- **Task description**: The lines from the top of the material through the line with "new: straightedge/grey [314,392]" are to be set down exactly. Leave the pictures out.

- **Source records**:
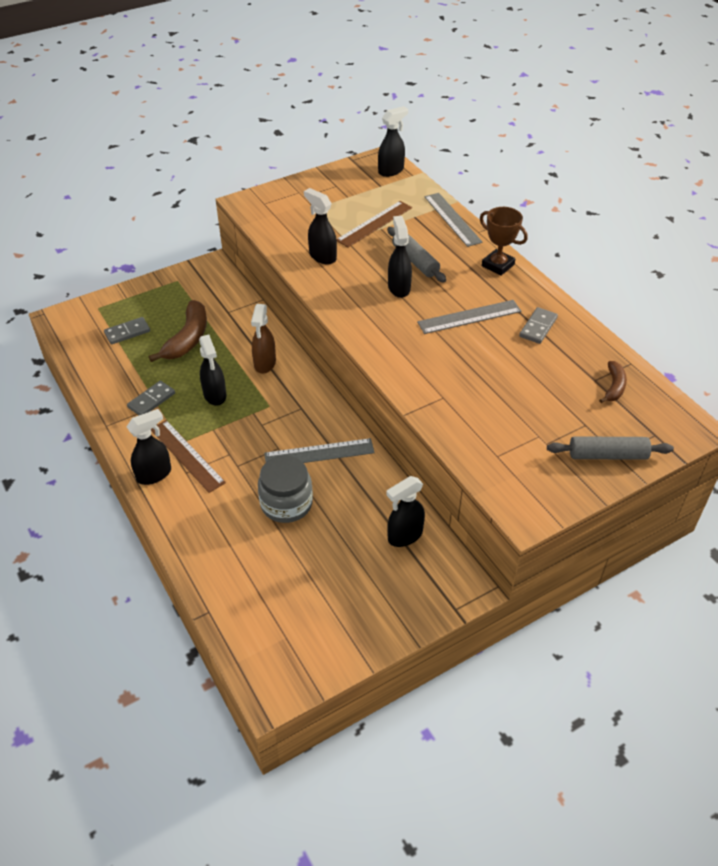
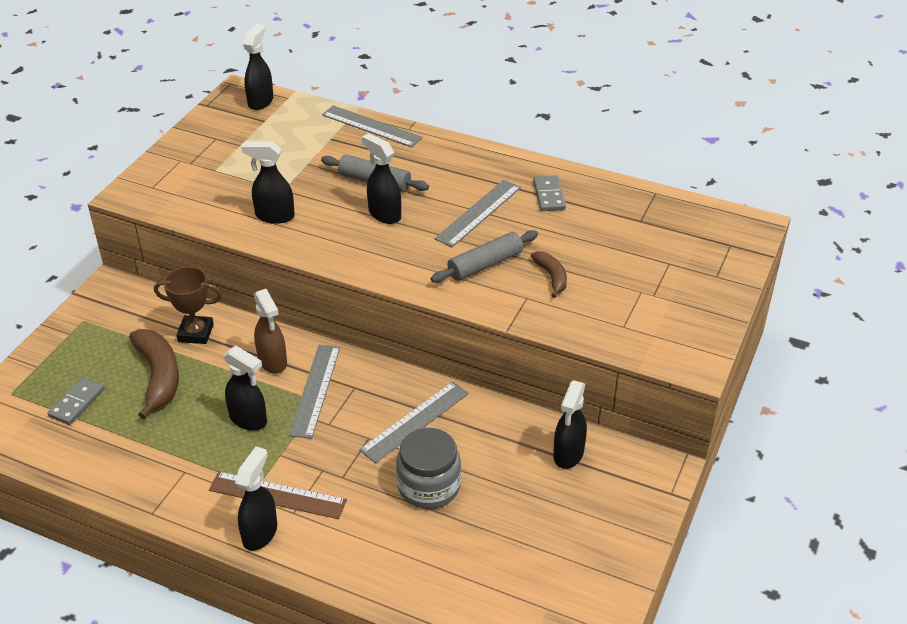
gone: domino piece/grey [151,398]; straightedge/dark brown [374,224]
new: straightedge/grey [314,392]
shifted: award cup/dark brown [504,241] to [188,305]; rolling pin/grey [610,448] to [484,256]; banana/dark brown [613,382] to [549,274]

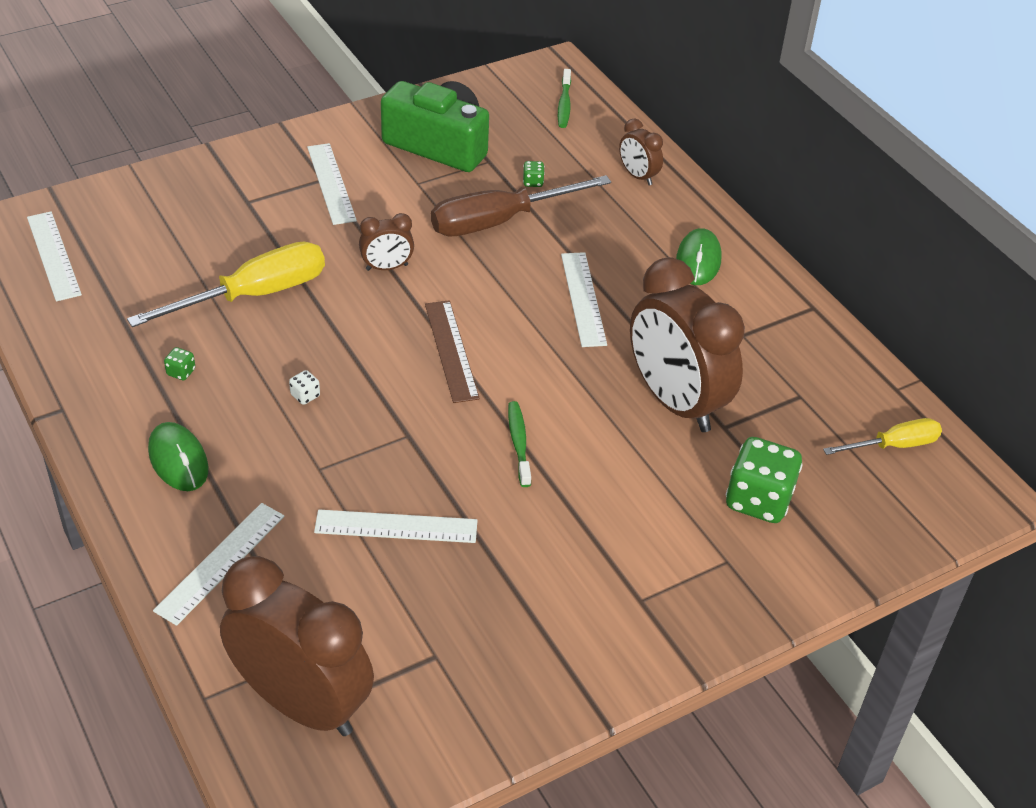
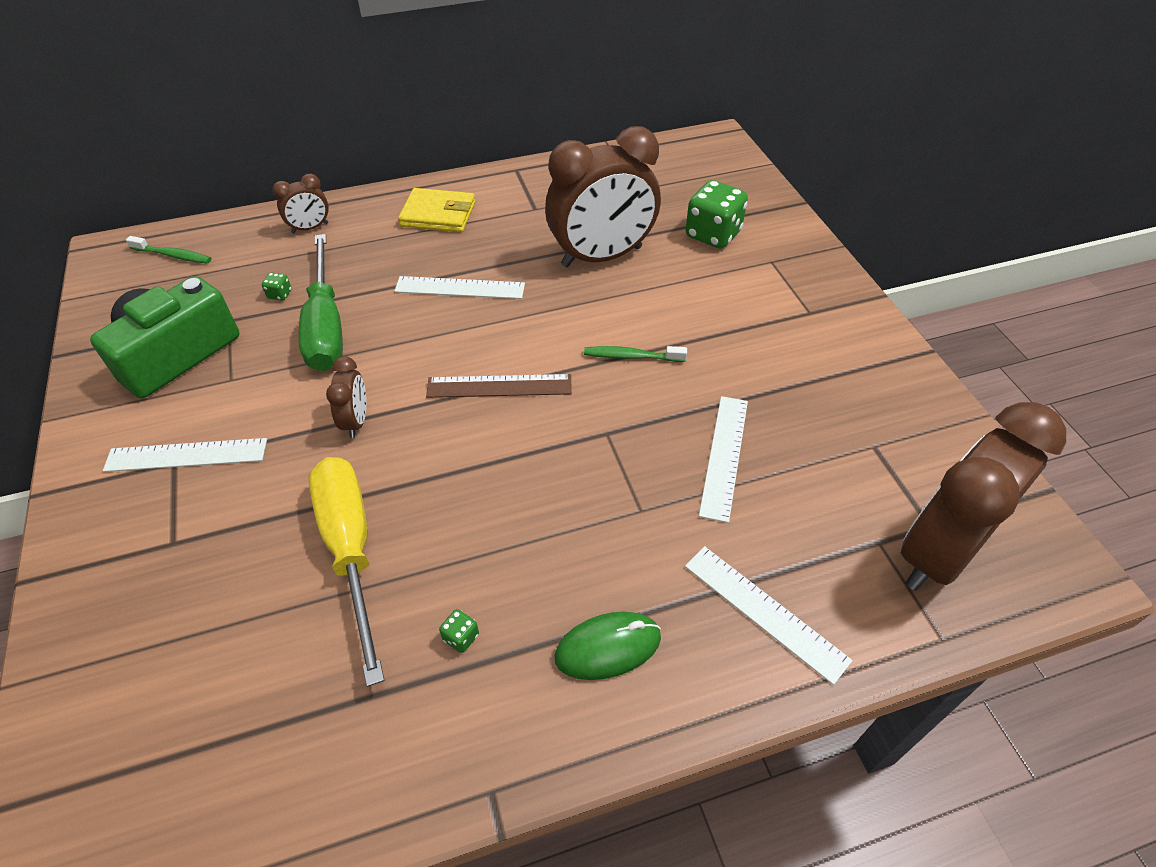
gone: straightedge/snow-white [54,256]; dice/snow-white [304,387]; hand screwdriver/yellow [882,436]
swapped: mouse/green [699,256] to billfold/yellow [436,210]
repainted: hand screwdriver/dark brown [521,205] to hand screwdriver/green [320,302]

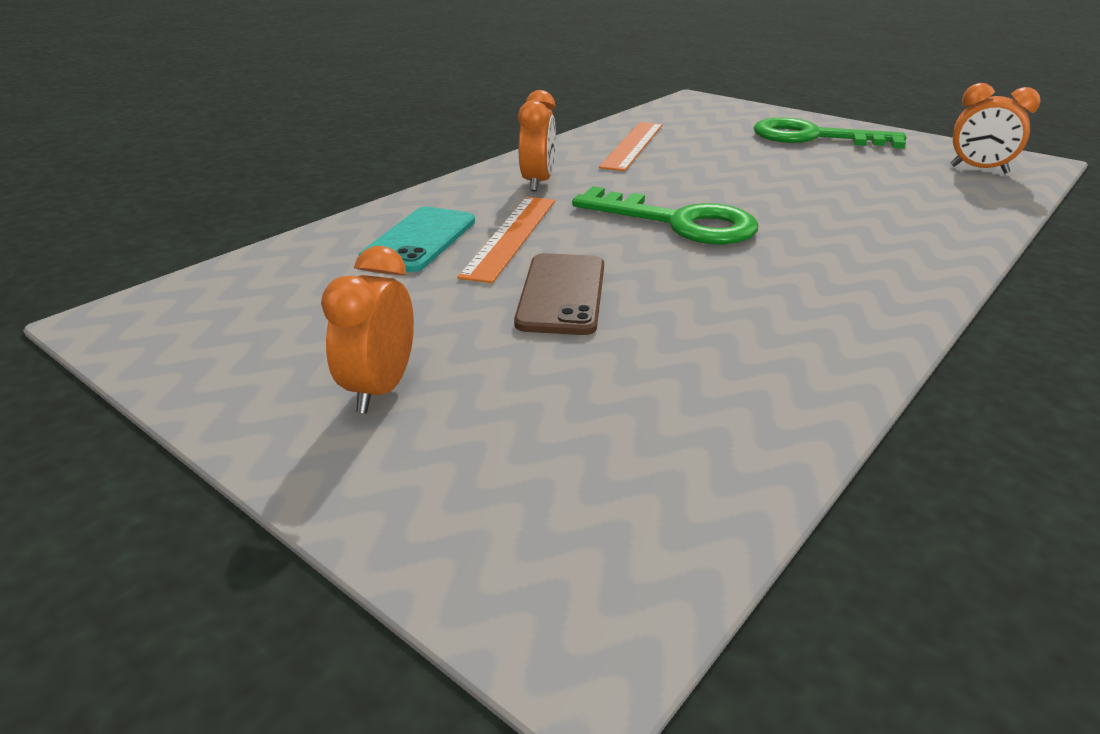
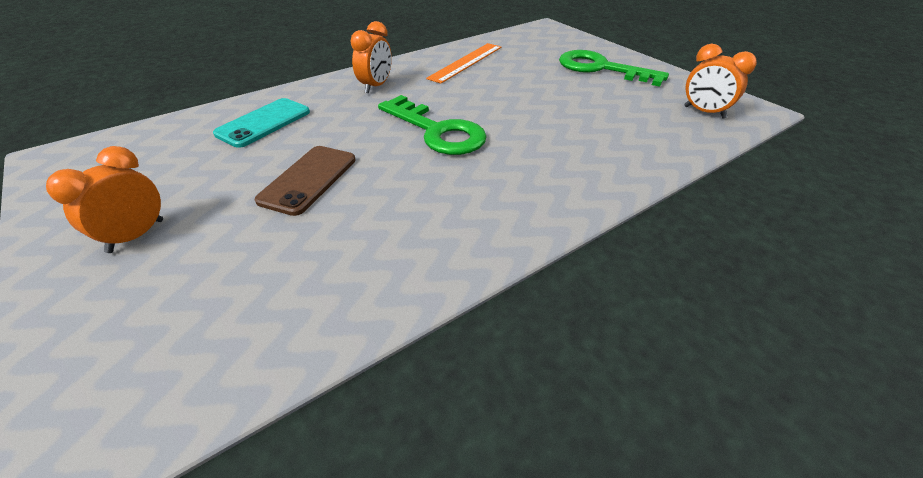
gone: straightedge/bright orange [506,240]

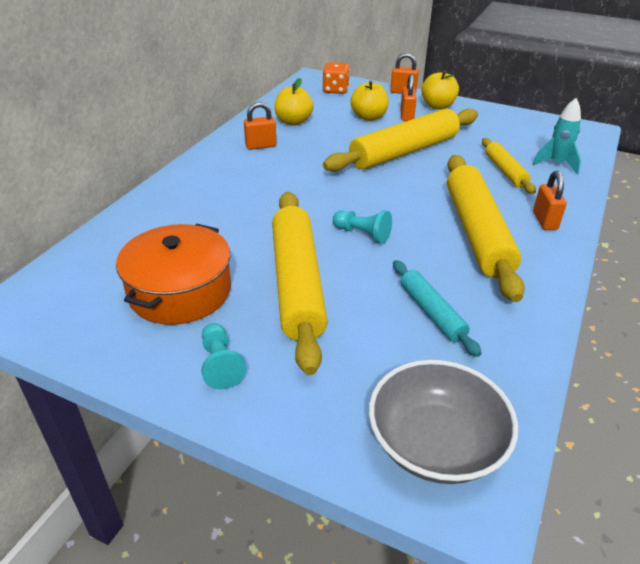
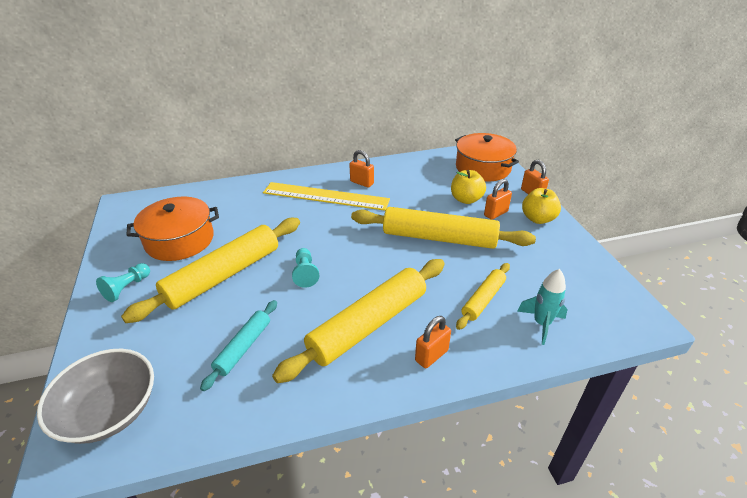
gone: apple/yellow [293,102]
new: straightedge/yellow [326,196]
swapped: dice/bright orange [336,78] to pot/bright orange [487,157]

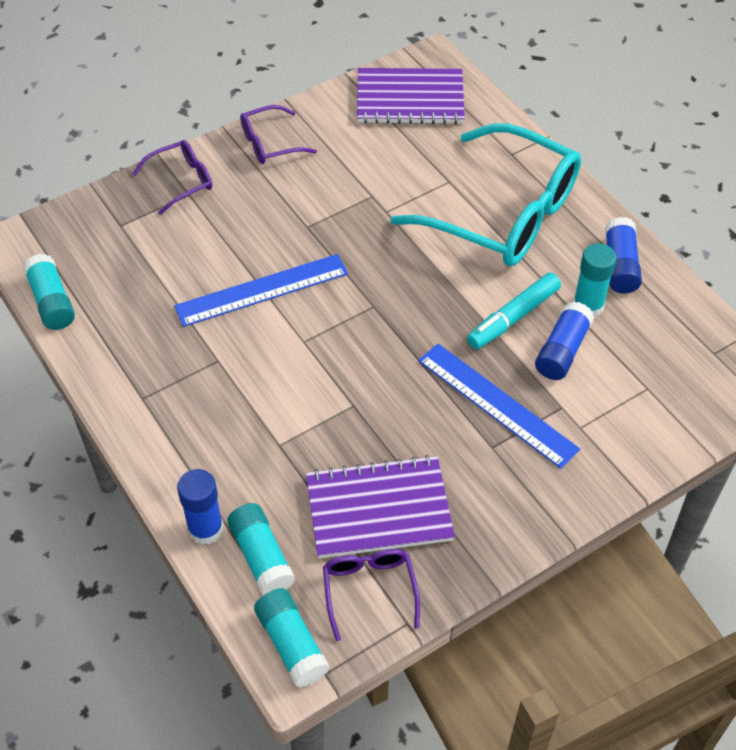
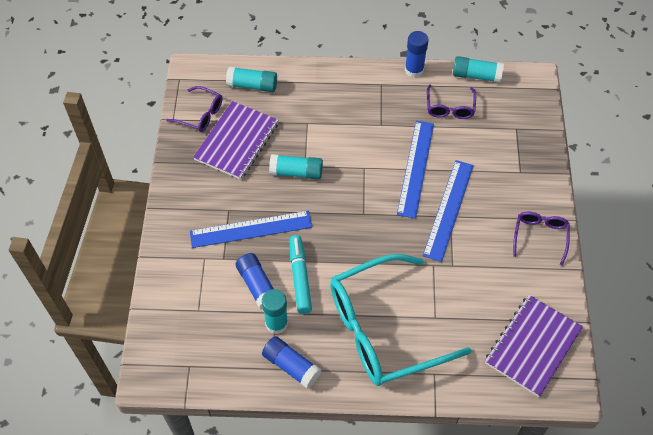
new: straightedge/blue [448,211]
shifted: spectacles/royal purple [172,177] to [451,101]; stick of glue/blue [200,507] to [417,54]; stick of glue/turquoise [292,638] to [296,167]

- **Task result**:
gone: domino piece/grey [151,398]; straightedge/dark brown [374,224]
new: straightedge/grey [314,392]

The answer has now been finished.